-- Supplied records follows --

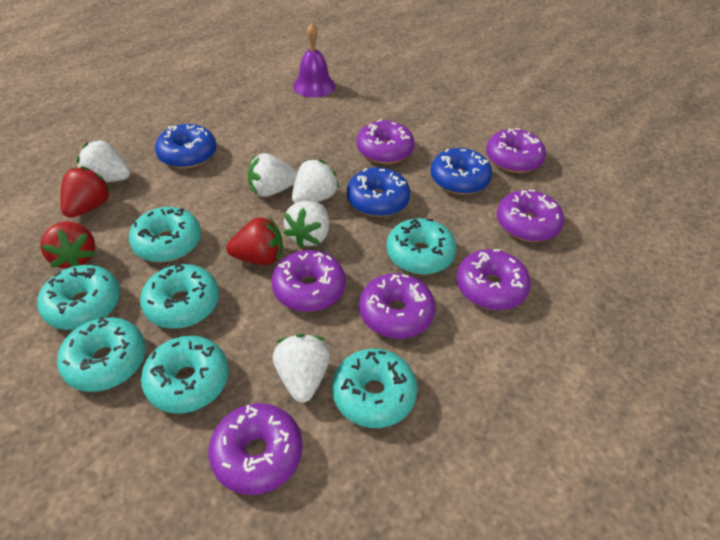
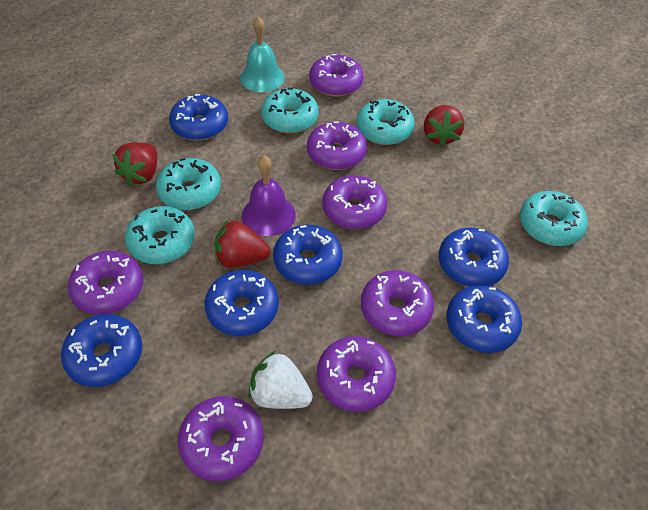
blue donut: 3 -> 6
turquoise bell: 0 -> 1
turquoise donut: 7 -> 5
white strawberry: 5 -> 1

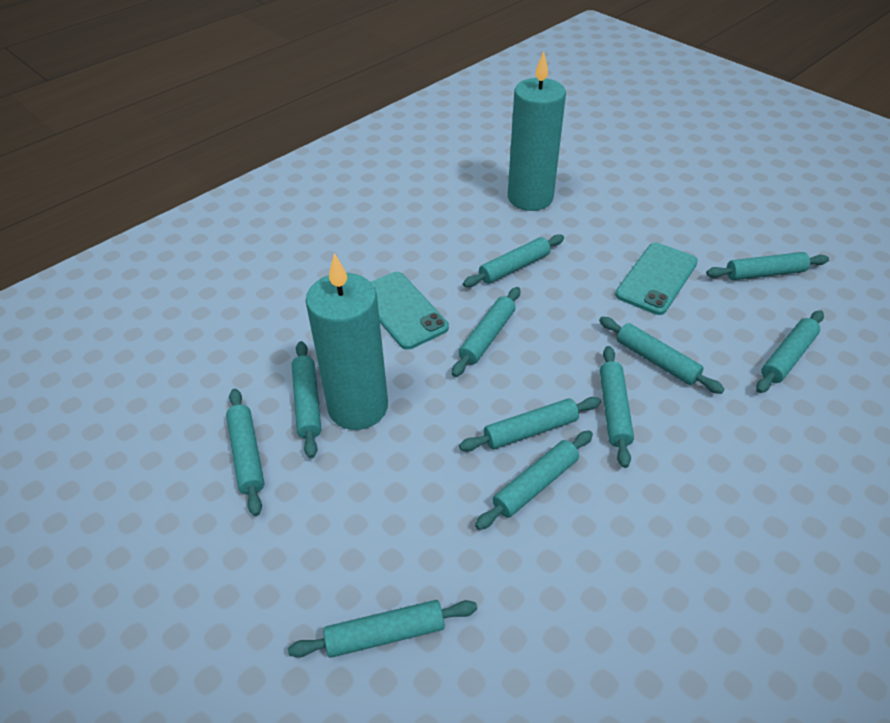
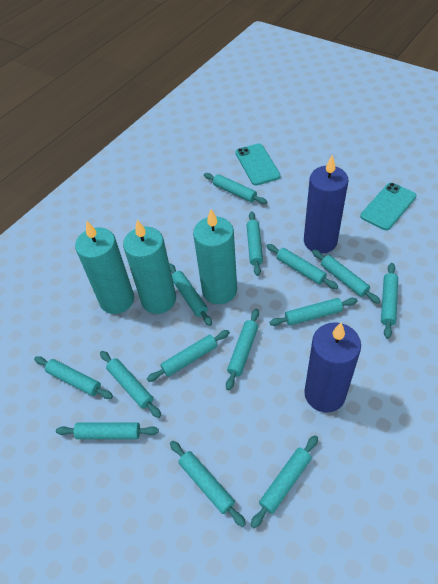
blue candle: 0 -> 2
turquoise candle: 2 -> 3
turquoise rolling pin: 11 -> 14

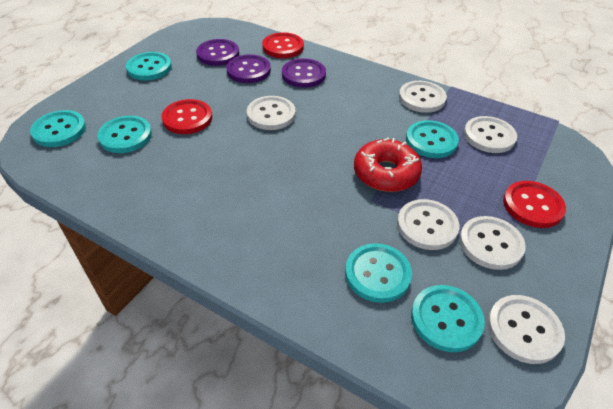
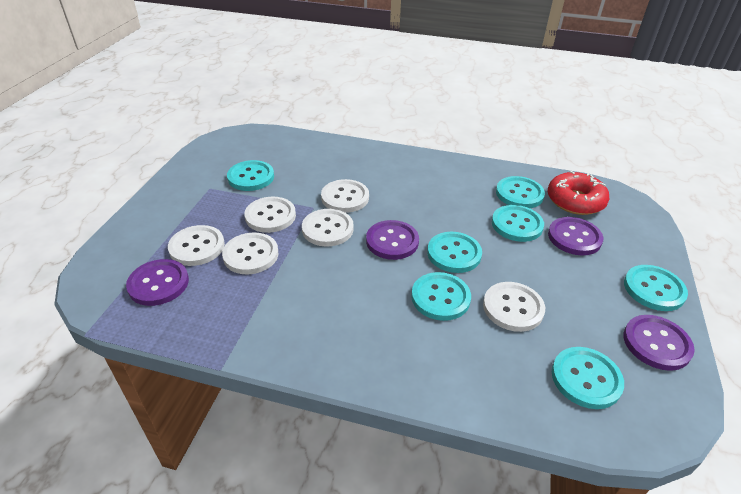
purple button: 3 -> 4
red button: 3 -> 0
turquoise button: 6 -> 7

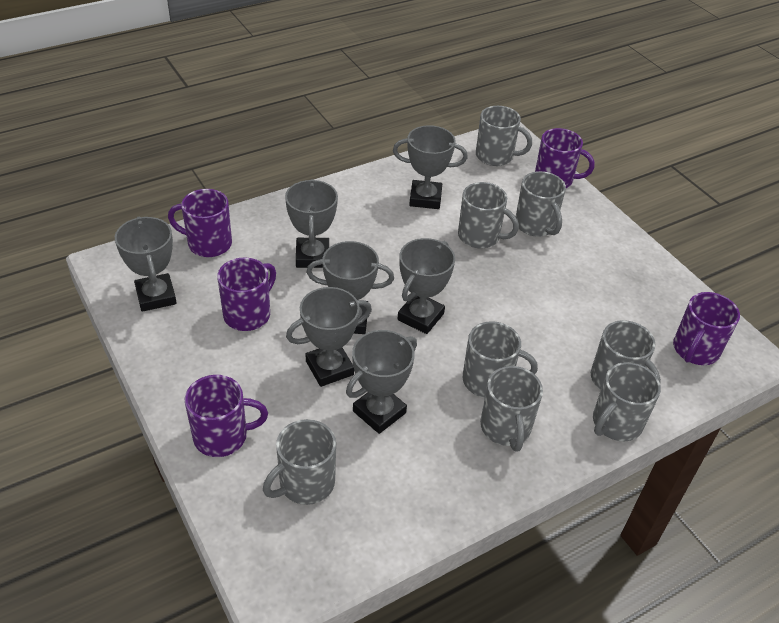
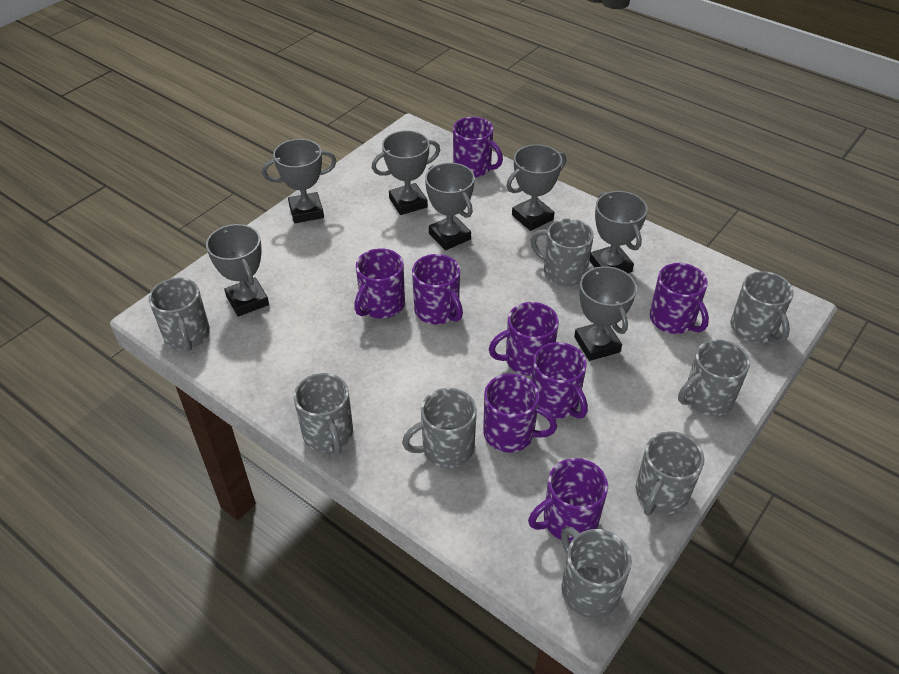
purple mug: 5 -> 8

-- Supplied records concluded --

Copy out the lines of the data where the word "turquoise" can be found.

turquoise bell: 0 -> 1
turquoise donut: 7 -> 5
turquoise candle: 2 -> 3
turquoise rolling pin: 11 -> 14
turquoise button: 6 -> 7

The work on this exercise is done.